Object count change data
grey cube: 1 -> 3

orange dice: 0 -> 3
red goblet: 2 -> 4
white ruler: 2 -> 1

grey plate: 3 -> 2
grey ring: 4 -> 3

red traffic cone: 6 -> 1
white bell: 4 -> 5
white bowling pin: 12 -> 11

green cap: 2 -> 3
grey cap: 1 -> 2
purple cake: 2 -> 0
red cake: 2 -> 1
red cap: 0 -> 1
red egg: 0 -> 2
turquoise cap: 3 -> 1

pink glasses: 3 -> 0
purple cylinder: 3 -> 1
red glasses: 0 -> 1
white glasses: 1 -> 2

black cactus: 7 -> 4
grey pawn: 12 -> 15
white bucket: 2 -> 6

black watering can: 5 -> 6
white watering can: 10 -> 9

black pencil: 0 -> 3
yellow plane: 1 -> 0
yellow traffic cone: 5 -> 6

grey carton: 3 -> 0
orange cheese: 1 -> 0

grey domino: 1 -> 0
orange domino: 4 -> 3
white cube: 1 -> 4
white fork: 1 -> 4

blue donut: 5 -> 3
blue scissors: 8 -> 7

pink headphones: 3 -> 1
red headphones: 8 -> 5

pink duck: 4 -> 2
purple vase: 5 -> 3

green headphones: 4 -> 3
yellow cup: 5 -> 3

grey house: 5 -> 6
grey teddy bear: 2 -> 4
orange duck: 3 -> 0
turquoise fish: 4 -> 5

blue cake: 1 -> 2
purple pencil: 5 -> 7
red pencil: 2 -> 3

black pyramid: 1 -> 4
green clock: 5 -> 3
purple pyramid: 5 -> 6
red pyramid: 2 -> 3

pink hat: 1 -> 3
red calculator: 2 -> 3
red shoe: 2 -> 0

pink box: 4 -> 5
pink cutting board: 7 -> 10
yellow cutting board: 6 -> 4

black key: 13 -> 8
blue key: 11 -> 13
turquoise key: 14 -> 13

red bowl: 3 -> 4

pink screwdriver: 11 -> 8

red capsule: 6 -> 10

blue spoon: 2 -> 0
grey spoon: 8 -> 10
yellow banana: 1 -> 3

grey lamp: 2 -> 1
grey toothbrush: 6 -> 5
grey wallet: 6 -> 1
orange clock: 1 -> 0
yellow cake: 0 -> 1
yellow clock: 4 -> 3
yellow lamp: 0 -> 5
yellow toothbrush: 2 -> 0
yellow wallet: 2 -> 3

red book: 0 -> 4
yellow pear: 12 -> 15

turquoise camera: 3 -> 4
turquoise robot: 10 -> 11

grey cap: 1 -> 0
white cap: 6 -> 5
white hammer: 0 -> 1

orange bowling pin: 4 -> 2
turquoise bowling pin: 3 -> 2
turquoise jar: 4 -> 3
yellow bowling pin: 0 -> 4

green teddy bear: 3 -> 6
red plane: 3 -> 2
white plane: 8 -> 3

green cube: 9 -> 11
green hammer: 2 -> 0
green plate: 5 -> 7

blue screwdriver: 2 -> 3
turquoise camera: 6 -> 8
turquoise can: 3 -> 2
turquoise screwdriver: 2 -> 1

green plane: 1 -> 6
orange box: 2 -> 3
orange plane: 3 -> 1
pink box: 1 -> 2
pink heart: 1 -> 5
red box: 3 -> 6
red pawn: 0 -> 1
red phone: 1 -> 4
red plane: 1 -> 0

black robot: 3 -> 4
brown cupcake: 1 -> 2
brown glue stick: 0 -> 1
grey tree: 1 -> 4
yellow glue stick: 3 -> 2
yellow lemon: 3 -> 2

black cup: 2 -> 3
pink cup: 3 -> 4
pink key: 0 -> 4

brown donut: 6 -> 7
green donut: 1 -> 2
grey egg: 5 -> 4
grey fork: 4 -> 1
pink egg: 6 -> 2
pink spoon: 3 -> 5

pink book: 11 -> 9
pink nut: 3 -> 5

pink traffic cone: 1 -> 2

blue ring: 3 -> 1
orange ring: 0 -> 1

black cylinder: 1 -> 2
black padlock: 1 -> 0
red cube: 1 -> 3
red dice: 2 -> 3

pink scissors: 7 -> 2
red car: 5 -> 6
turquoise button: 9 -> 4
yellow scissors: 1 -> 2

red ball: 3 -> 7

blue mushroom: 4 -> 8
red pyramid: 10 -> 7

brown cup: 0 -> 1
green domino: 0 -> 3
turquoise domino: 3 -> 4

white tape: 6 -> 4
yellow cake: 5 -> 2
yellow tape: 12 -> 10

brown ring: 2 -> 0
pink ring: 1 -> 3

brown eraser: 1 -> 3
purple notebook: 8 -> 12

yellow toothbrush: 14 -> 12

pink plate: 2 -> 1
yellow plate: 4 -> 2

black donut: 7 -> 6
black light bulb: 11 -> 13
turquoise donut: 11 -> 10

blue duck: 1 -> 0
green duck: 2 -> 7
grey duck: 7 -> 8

Directions: In the records above, some lines may contain the word "camera"; copy every one of them.

Written response:
turquoise camera: 3 -> 4
turquoise camera: 6 -> 8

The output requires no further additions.